- _GIVEN DATA_
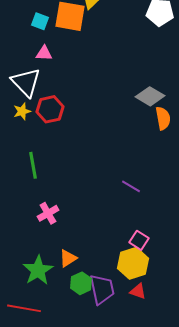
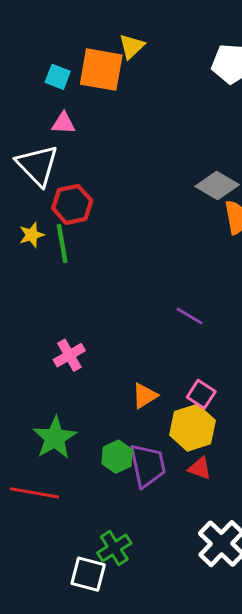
yellow star: (22, 111) -> (32, 235), moved
green line: (33, 165) -> (62, 244), moved
orange triangle: (68, 258) -> (145, 396), moved

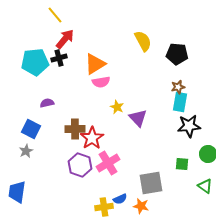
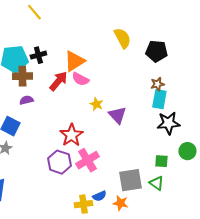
red arrow: (65, 39) -> (58, 81), moved
pink semicircle: (101, 82) -> (80, 79), turned 36
brown cross: (75, 129) -> (22, 76), moved
green triangle: (205, 186) -> (156, 183), moved

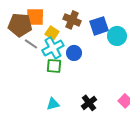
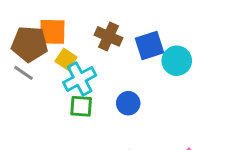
yellow square: (52, 33) -> (66, 59), moved
gray line: (31, 44) -> (23, 73), moved
blue circle: (74, 53) -> (128, 103), moved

- _REQUIRED ACTION_
Transcribe the listing exactly; omit all images.

- _RESULT OF THE TASK_
yellow star: (22, 111) -> (32, 235), moved
green line: (33, 165) -> (62, 244), moved
orange triangle: (68, 258) -> (145, 396), moved

red arrow: (65, 39) -> (58, 81), moved
pink semicircle: (101, 82) -> (80, 79), turned 36
brown cross: (75, 129) -> (22, 76), moved
green triangle: (205, 186) -> (156, 183), moved

yellow square: (52, 33) -> (66, 59), moved
gray line: (31, 44) -> (23, 73), moved
blue circle: (74, 53) -> (128, 103), moved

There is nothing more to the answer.